• [What is required]:
Each line of the entries that mentions the string "pencil" needs to be reported.
⟨
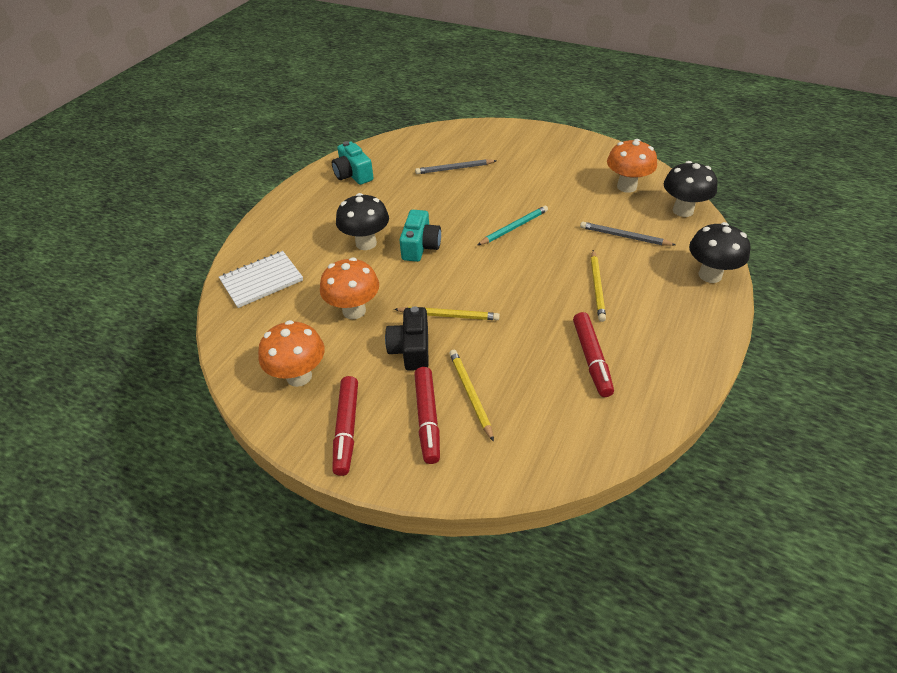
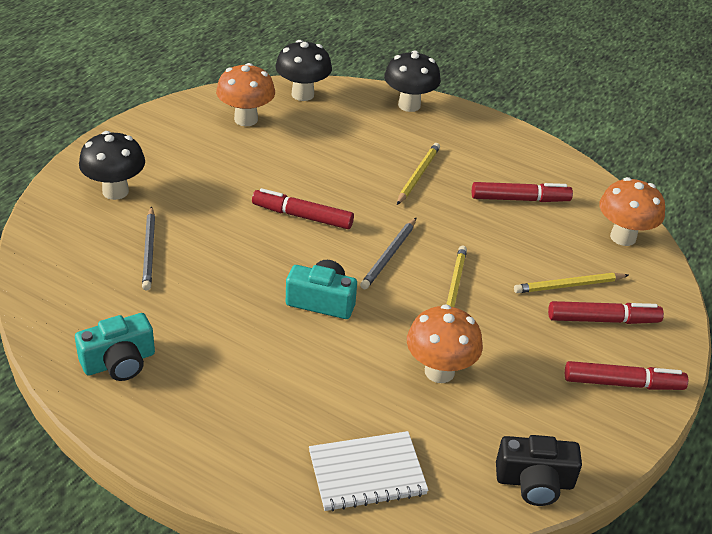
camera: 90 degrees left, 5 degrees down
(261, 280) = (367, 473): white notebook -> white notebook turned 75 degrees counterclockwise
(299, 376) = (550, 426): orange mushroom -> orange mushroom (623, 237)
(366, 243) = (303, 354): black mushroom -> black mushroom (115, 191)
(411, 349) = (506, 324): black camera -> black camera (534, 482)
(514, 228) = (302, 216): turquoise pencil -> red marker
(597, 287) = (418, 175): yellow pencil -> yellow pencil turned 75 degrees counterclockwise
(624, 236) = (338, 141): grey pencil -> grey pencil (389, 255)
⟩
• [Response box]:
(514, 228) = (302, 216): turquoise pencil -> red marker
(597, 287) = (418, 175): yellow pencil -> yellow pencil turned 75 degrees counterclockwise
(624, 236) = (338, 141): grey pencil -> grey pencil (389, 255)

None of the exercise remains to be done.